_Provided data_
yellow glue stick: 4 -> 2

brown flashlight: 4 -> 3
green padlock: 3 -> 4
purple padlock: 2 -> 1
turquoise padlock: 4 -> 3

_Work instruction_
Print the material in full. Keep it exactly as it is.

_Answer to this task_
yellow glue stick: 4 -> 2

brown flashlight: 4 -> 3
green padlock: 3 -> 4
purple padlock: 2 -> 1
turquoise padlock: 4 -> 3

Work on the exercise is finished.